Scene geometry reasoning data
★ ★ ★ ★ ★ ★ ★
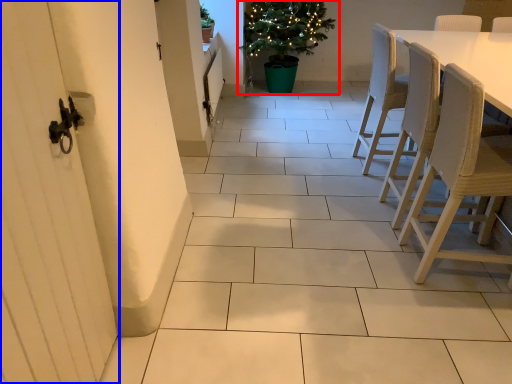
Question: Among these objects, which one is farthest to the camera, houseplant (highlighted by a red box) or screen door (highlighted by a blue box)?

Choices:
 (A) houseplant
 (B) screen door

Answer: (A)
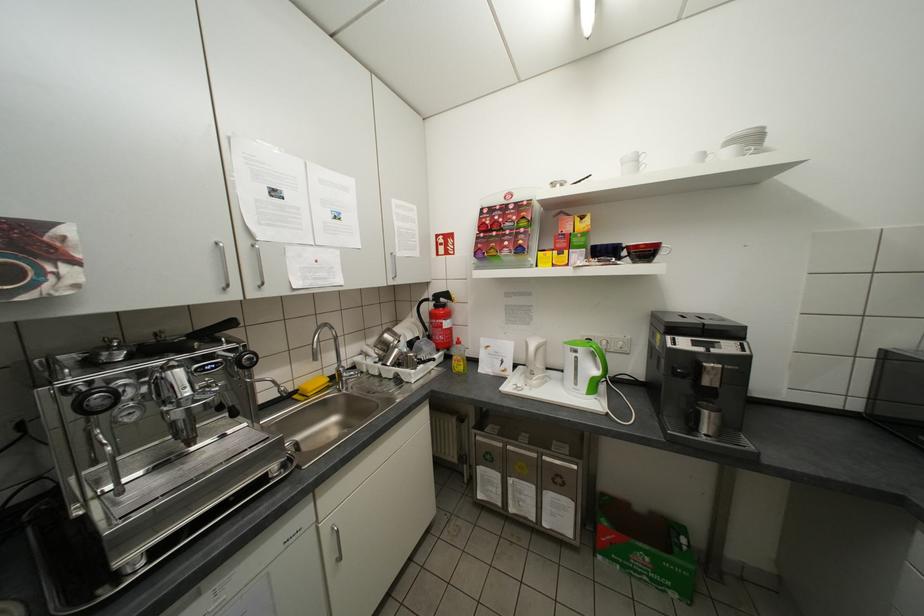
The image size is (924, 616). I want to click on fire extinguisher handle, so [436, 318].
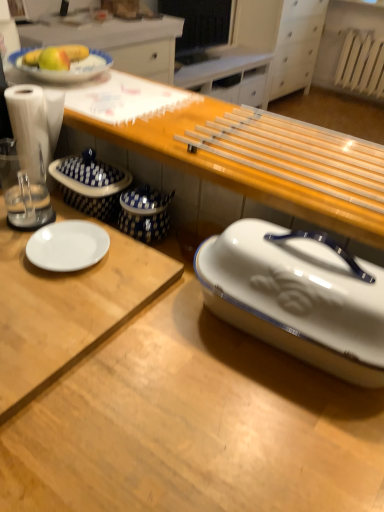
Find the location of a particular element. spots to the right of yellow matte apple at upper left is located at coordinates (118, 88).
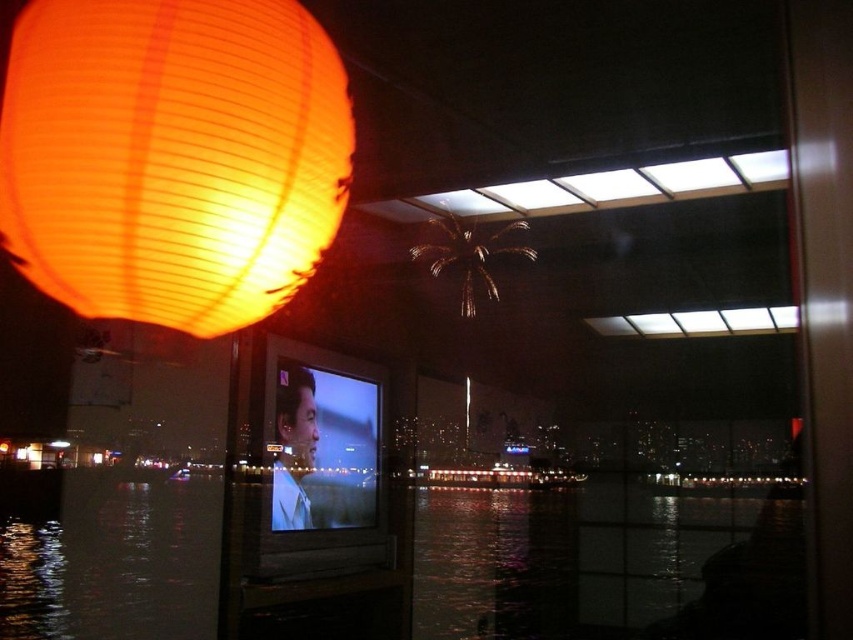
Question: Is matte paper lantern at upper left to the right of metallic gold palm tree at upper center from the viewer's perspective?

Choices:
 (A) yes
 (B) no

Answer: (B)

Question: Does transparent glass water at center have a smaller size compared to matte paper lantern at upper left?

Choices:
 (A) no
 (B) yes

Answer: (A)

Question: Which object is closer to the camera taking this photo?

Choices:
 (A) transparent glass water at center
 (B) matte paper lantern at upper left

Answer: (B)

Question: Is transparent glass water at center to the left of matte paper lantern at upper left from the viewer's perspective?

Choices:
 (A) yes
 (B) no

Answer: (B)

Question: Which point is closer to the camera?

Choices:
 (A) (476, 260)
 (B) (78, 477)
 (C) (48, 83)

Answer: (C)

Question: Estimate the real-world distances between objects in this image. Which object is closer to the metallic gold palm tree at upper center?

Choices:
 (A) transparent glass water at center
 (B) matte paper lantern at upper left

Answer: (A)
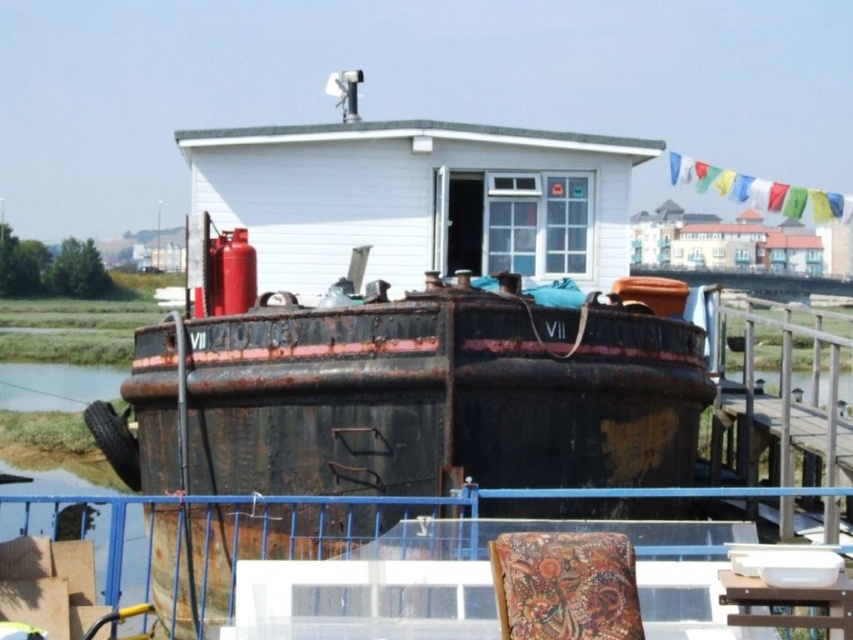
In the scene shown: Does patterned fabric chair at lower center appear over wooden table at lower right?

Yes, patterned fabric chair at lower center is above wooden table at lower right.

Can you confirm if patterned fabric chair at lower center is positioned to the right of wooden table at lower right?

Incorrect, patterned fabric chair at lower center is not on the right side of wooden table at lower right.

At what (x,y) coordinates should I click in order to perform the action: click on patterned fabric chair at lower center. Please return your answer as a coordinate pair (x, y). The width and height of the screenshot is (853, 640). Looking at the image, I should click on (566, 586).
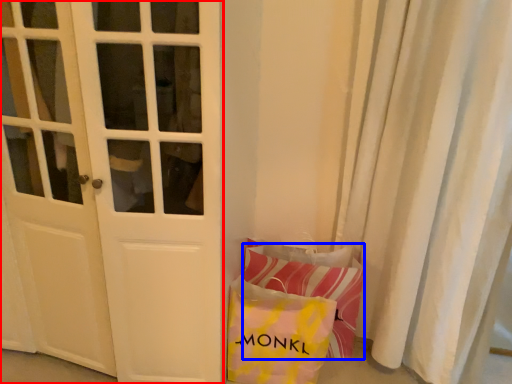
Question: Among these objects, which one is farthest to the camera, door (highlighted by a red box) or pillow (highlighted by a blue box)?

Choices:
 (A) door
 (B) pillow

Answer: (B)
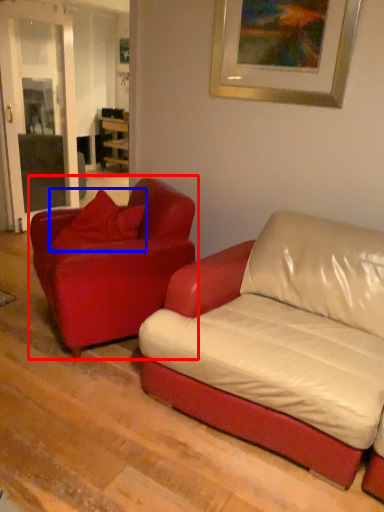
★ ★ ★ ★ ★ ★ ★
* **Your task**
Reproduce the items word for word, starting at the line containing "Question: Is matte" and continuing through the end of the items. Omit the pictures.

* **Solution for this problem**
Question: Is matte paper lantern at upper left to the right of metallic gold palm tree at upper center from the viewer's perspective?

Choices:
 (A) yes
 (B) no

Answer: (B)

Question: Does transparent glass water at center have a smaller size compared to matte paper lantern at upper left?

Choices:
 (A) no
 (B) yes

Answer: (A)

Question: Which object is closer to the camera taking this photo?

Choices:
 (A) transparent glass water at center
 (B) matte paper lantern at upper left

Answer: (B)

Question: Is transparent glass water at center to the left of matte paper lantern at upper left from the viewer's perspective?

Choices:
 (A) yes
 (B) no

Answer: (B)

Question: Which point is closer to the camera?

Choices:
 (A) (476, 260)
 (B) (78, 477)
 (C) (48, 83)

Answer: (C)

Question: Estimate the real-world distances between objects in this image. Which object is closer to the metallic gold palm tree at upper center?

Choices:
 (A) transparent glass water at center
 (B) matte paper lantern at upper left

Answer: (A)
In the scene shown: Does patterned fabric chair at lower center appear over wooden table at lower right?

Yes, patterned fabric chair at lower center is above wooden table at lower right.

Can you confirm if patterned fabric chair at lower center is positioned to the right of wooden table at lower right?

Incorrect, patterned fabric chair at lower center is not on the right side of wooden table at lower right.

At what (x,y) coordinates should I click in order to perform the action: click on patterned fabric chair at lower center. Please return your answer as a coordinate pair (x, y). The width and height of the screenshot is (853, 640). Looking at the image, I should click on (566, 586).
Question: Among these objects, which one is farthest to the camera, door (highlighted by a red box) or pillow (highlighted by a blue box)?

Choices:
 (A) door
 (B) pillow

Answer: (B)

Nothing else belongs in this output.